◆ **WHAT NEEDS TO BE DONE**:
Could you transcribe the records below exactly, leaving out every picture?

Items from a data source
[Start of section]
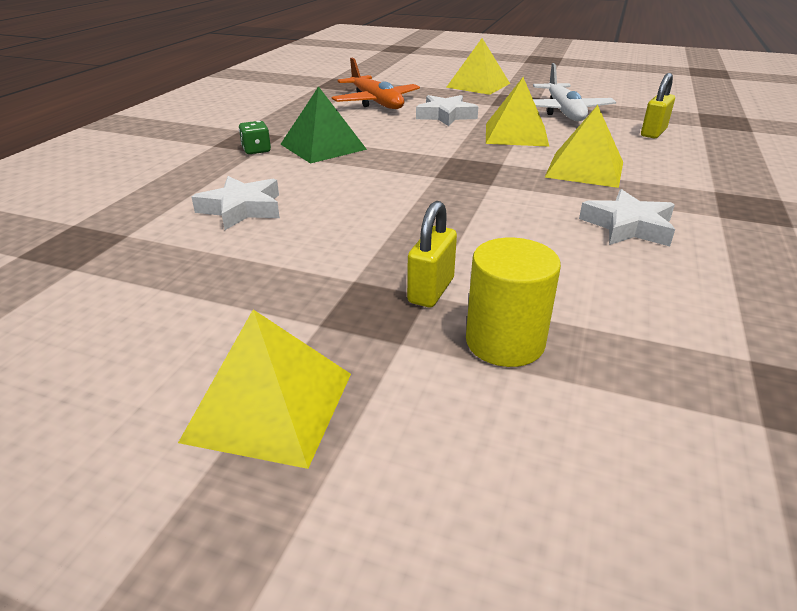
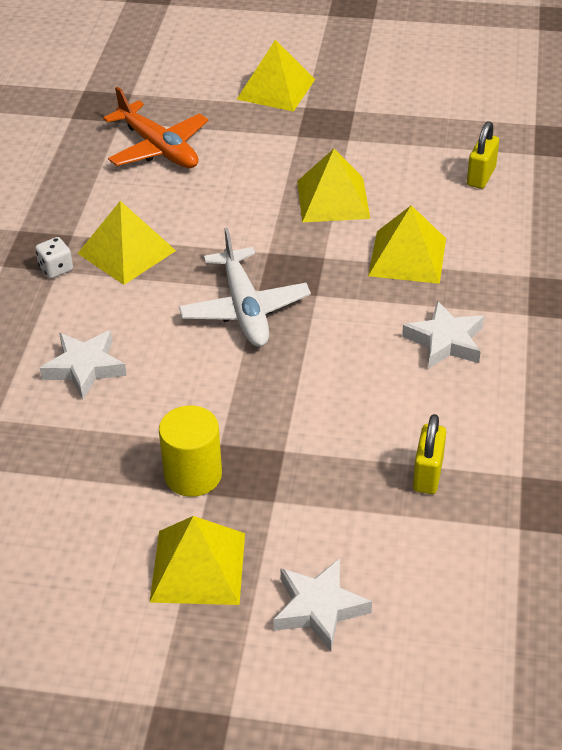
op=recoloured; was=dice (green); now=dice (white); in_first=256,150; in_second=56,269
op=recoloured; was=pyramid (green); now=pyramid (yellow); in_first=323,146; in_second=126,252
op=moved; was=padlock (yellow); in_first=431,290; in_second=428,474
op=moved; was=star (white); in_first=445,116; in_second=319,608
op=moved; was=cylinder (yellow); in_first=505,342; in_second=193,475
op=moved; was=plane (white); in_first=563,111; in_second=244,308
[End of section]
◆ **TASK RESPONSE**:
op=recoloured; was=dice (green); now=dice (white); in_first=256,150; in_second=56,269
op=recoloured; was=pyramid (green); now=pyramid (yellow); in_first=323,146; in_second=126,252
op=moved; was=padlock (yellow); in_first=431,290; in_second=428,474
op=moved; was=star (white); in_first=445,116; in_second=319,608
op=moved; was=cylinder (yellow); in_first=505,342; in_second=193,475
op=moved; was=plane (white); in_first=563,111; in_second=244,308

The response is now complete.